Start of Block
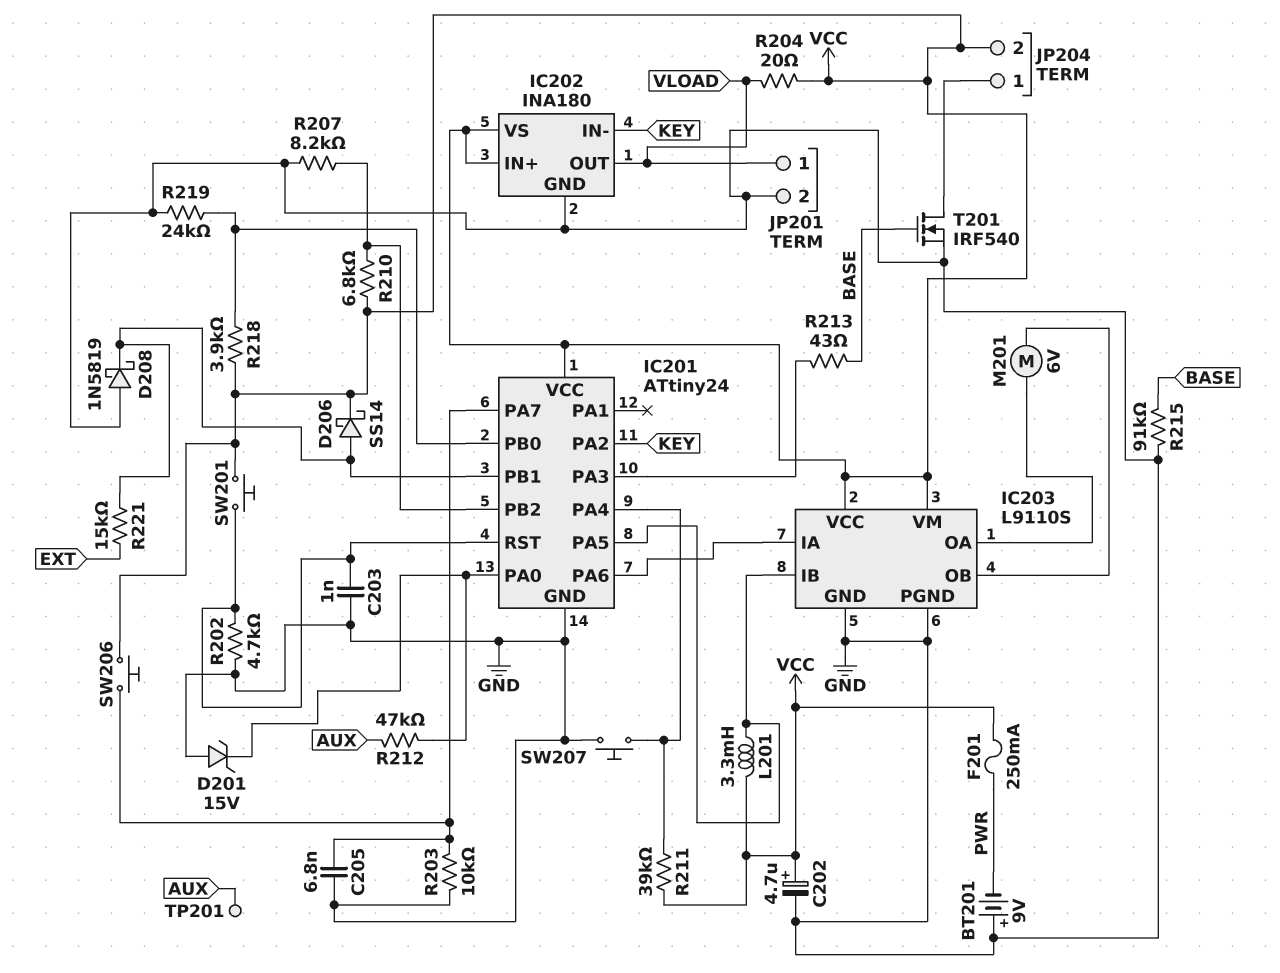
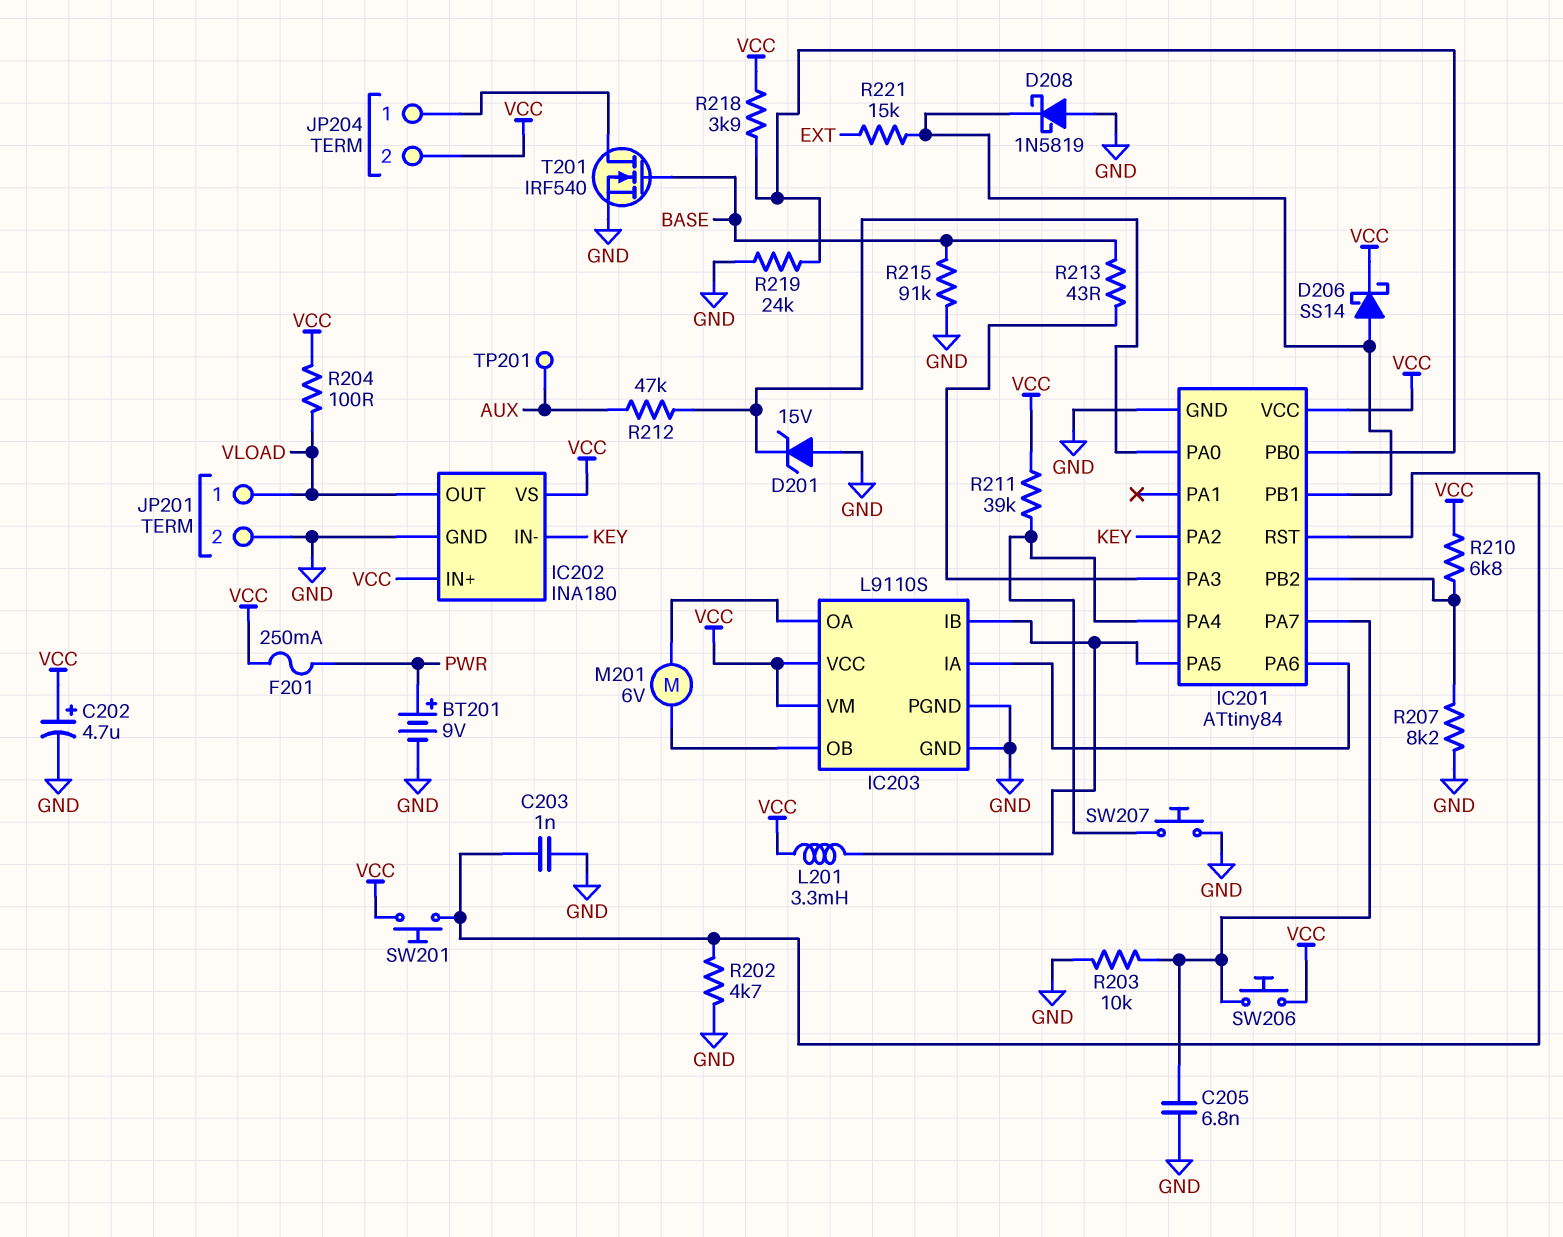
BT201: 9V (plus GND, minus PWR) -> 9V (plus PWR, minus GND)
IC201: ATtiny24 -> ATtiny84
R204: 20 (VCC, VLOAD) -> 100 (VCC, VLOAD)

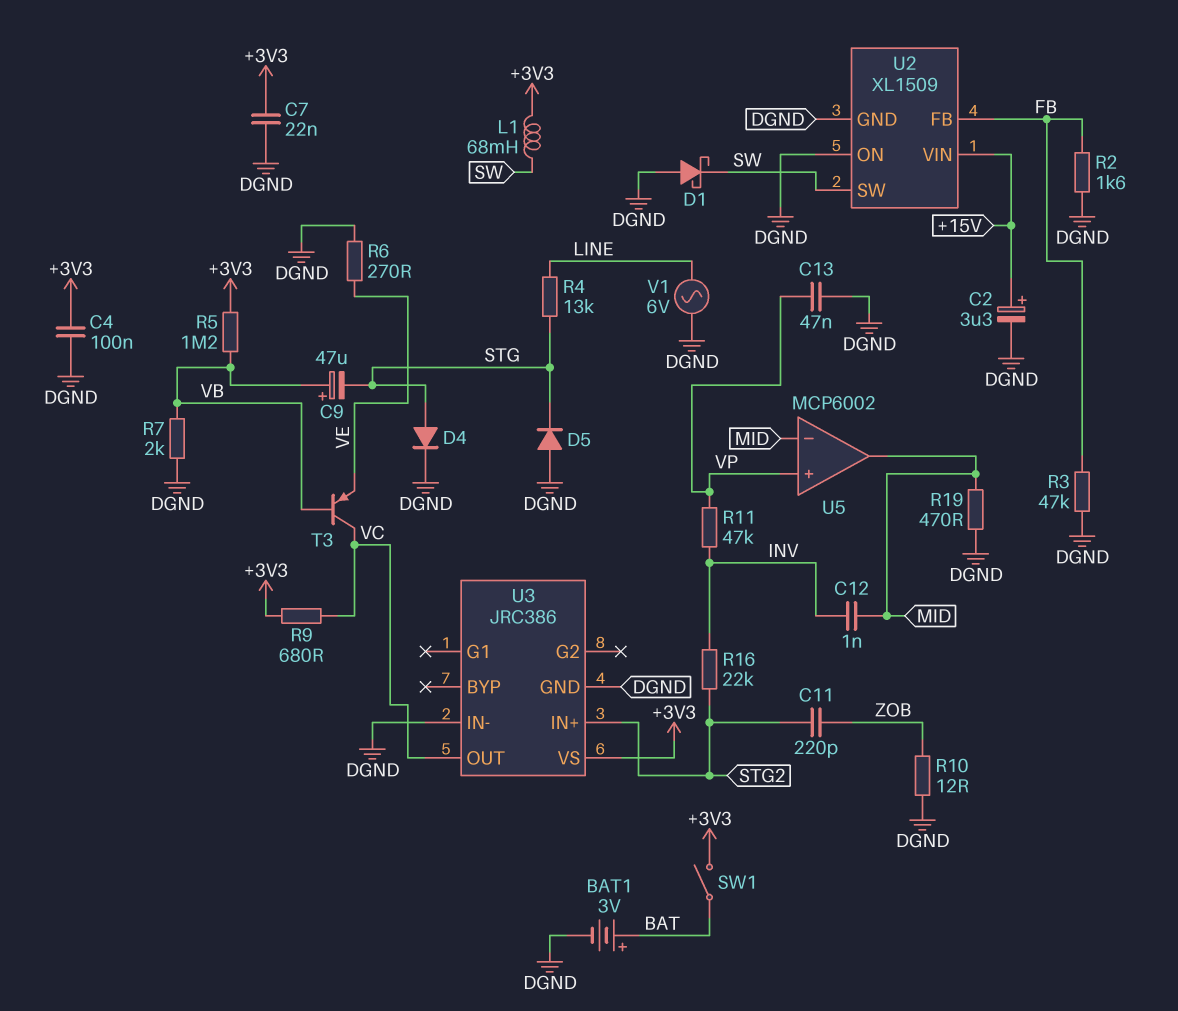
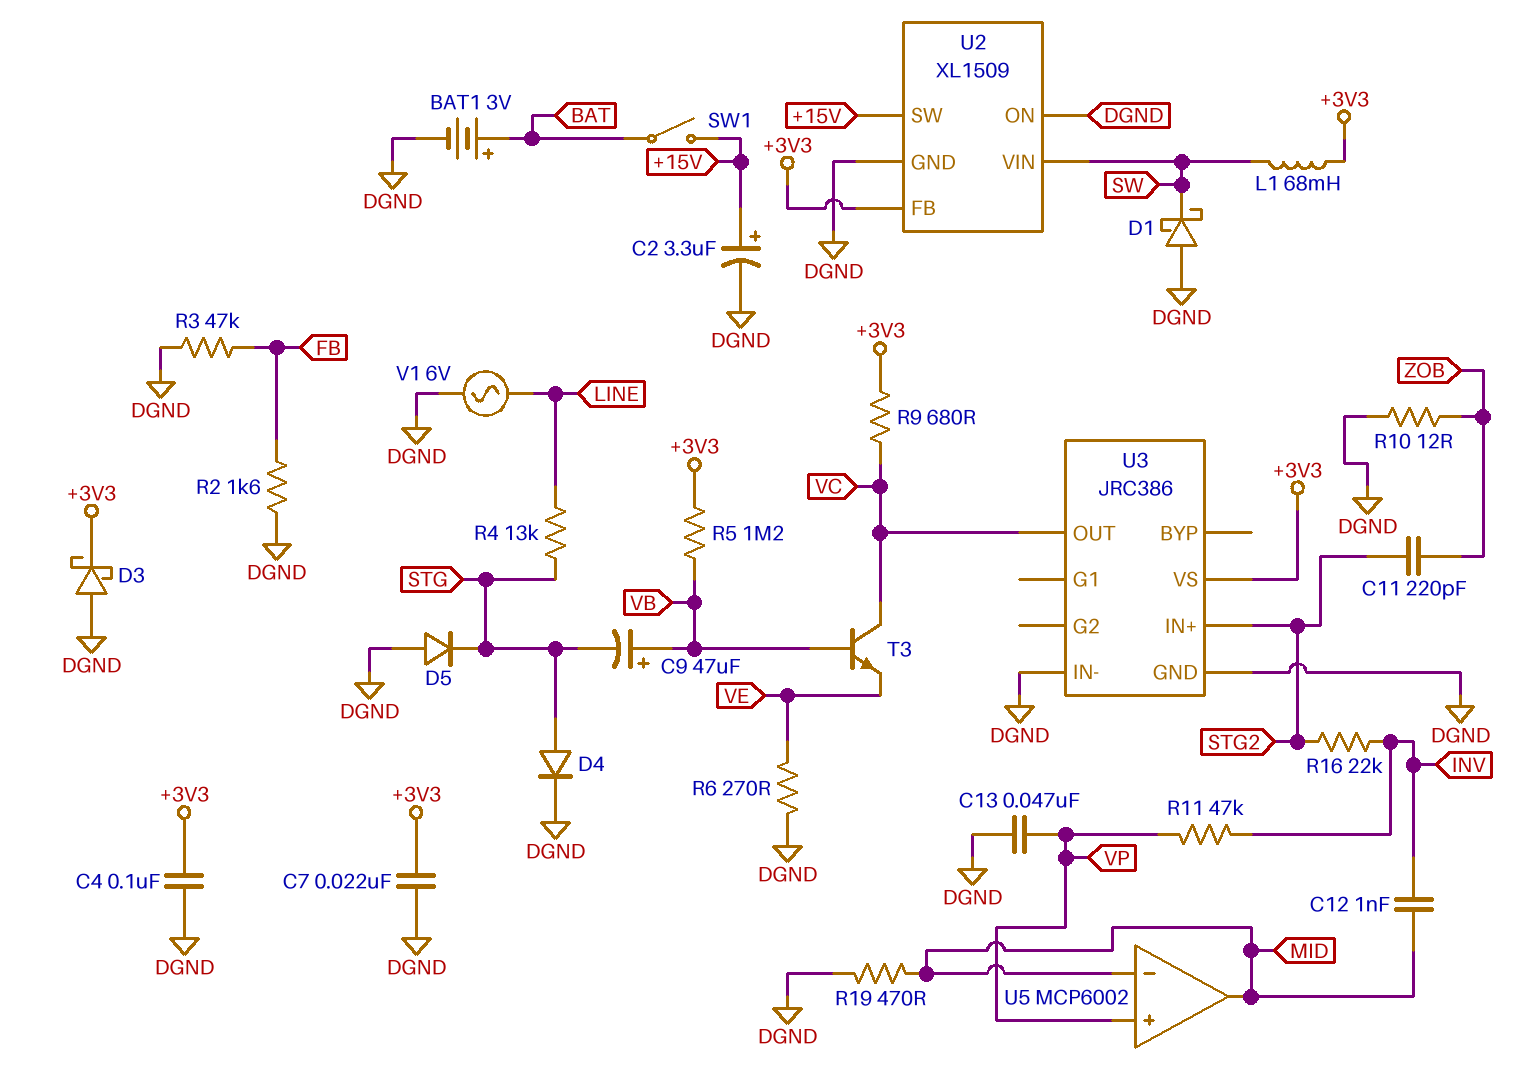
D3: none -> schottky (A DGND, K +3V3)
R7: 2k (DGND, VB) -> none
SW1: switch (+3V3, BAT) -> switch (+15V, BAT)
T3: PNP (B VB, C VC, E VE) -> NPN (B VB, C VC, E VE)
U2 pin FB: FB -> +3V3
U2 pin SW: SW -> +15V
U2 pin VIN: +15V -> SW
End of Block
* _Assigned task_
Collect the complete line wherever the string "none" appears in the records.

* _Answer box_
D3: none -> schottky (A DGND, K +3V3)
R7: 2k (DGND, VB) -> none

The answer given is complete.